▸ Task statement:
Nothing in the data may be altered, so output all of it exactly.

▸ Excerpted data:
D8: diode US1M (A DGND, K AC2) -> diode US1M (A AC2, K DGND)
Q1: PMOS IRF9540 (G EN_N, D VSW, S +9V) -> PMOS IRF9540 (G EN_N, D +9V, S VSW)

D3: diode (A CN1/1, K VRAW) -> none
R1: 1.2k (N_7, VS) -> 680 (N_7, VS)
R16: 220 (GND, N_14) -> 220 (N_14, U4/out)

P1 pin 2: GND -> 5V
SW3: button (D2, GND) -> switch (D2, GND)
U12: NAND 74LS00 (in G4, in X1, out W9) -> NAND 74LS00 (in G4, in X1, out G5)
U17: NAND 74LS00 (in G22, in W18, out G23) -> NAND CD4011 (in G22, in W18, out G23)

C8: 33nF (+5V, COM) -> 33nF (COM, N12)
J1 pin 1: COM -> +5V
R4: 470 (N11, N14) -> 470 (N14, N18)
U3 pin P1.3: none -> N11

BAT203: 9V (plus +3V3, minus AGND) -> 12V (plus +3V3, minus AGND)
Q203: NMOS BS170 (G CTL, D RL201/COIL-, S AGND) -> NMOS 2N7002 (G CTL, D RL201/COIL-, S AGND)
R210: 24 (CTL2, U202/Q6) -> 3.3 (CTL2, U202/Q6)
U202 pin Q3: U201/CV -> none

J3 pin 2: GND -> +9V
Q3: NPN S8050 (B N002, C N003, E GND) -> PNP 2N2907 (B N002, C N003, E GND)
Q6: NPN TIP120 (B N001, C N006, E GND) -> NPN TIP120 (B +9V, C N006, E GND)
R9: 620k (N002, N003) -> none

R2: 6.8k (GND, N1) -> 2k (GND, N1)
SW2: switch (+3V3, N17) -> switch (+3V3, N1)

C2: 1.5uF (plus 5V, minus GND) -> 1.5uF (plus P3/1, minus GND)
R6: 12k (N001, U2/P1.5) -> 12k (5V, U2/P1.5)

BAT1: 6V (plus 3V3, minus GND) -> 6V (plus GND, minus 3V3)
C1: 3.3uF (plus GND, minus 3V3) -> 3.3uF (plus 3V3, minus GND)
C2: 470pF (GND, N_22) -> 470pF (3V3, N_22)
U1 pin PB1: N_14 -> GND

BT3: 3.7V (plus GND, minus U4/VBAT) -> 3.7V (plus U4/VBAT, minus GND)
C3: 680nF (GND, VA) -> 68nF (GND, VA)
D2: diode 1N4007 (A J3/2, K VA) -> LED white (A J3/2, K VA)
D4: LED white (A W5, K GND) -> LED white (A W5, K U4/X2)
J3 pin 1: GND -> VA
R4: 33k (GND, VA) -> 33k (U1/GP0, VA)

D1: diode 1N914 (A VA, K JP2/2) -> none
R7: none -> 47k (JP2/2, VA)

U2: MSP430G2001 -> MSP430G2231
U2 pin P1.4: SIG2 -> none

▸ Answer to this exercise:
D8: diode US1M (A DGND, K AC2) -> diode US1M (A AC2, K DGND)
Q1: PMOS IRF9540 (G EN_N, D VSW, S +9V) -> PMOS IRF9540 (G EN_N, D +9V, S VSW)

D3: diode (A CN1/1, K VRAW) -> none
R1: 1.2k (N_7, VS) -> 680 (N_7, VS)
R16: 220 (GND, N_14) -> 220 (N_14, U4/out)

P1 pin 2: GND -> 5V
SW3: button (D2, GND) -> switch (D2, GND)
U12: NAND 74LS00 (in G4, in X1, out W9) -> NAND 74LS00 (in G4, in X1, out G5)
U17: NAND 74LS00 (in G22, in W18, out G23) -> NAND CD4011 (in G22, in W18, out G23)

C8: 33nF (+5V, COM) -> 33nF (COM, N12)
J1 pin 1: COM -> +5V
R4: 470 (N11, N14) -> 470 (N14, N18)
U3 pin P1.3: none -> N11

BAT203: 9V (plus +3V3, minus AGND) -> 12V (plus +3V3, minus AGND)
Q203: NMOS BS170 (G CTL, D RL201/COIL-, S AGND) -> NMOS 2N7002 (G CTL, D RL201/COIL-, S AGND)
R210: 24 (CTL2, U202/Q6) -> 3.3 (CTL2, U202/Q6)
U202 pin Q3: U201/CV -> none

J3 pin 2: GND -> +9V
Q3: NPN S8050 (B N002, C N003, E GND) -> PNP 2N2907 (B N002, C N003, E GND)
Q6: NPN TIP120 (B N001, C N006, E GND) -> NPN TIP120 (B +9V, C N006, E GND)
R9: 620k (N002, N003) -> none

R2: 6.8k (GND, N1) -> 2k (GND, N1)
SW2: switch (+3V3, N17) -> switch (+3V3, N1)

C2: 1.5uF (plus 5V, minus GND) -> 1.5uF (plus P3/1, minus GND)
R6: 12k (N001, U2/P1.5) -> 12k (5V, U2/P1.5)

BAT1: 6V (plus 3V3, minus GND) -> 6V (plus GND, minus 3V3)
C1: 3.3uF (plus GND, minus 3V3) -> 3.3uF (plus 3V3, minus GND)
C2: 470pF (GND, N_22) -> 470pF (3V3, N_22)
U1 pin PB1: N_14 -> GND

BT3: 3.7V (plus GND, minus U4/VBAT) -> 3.7V (plus U4/VBAT, minus GND)
C3: 680nF (GND, VA) -> 68nF (GND, VA)
D2: diode 1N4007 (A J3/2, K VA) -> LED white (A J3/2, K VA)
D4: LED white (A W5, K GND) -> LED white (A W5, K U4/X2)
J3 pin 1: GND -> VA
R4: 33k (GND, VA) -> 33k (U1/GP0, VA)

D1: diode 1N914 (A VA, K JP2/2) -> none
R7: none -> 47k (JP2/2, VA)

U2: MSP430G2001 -> MSP430G2231
U2 pin P1.4: SIG2 -> none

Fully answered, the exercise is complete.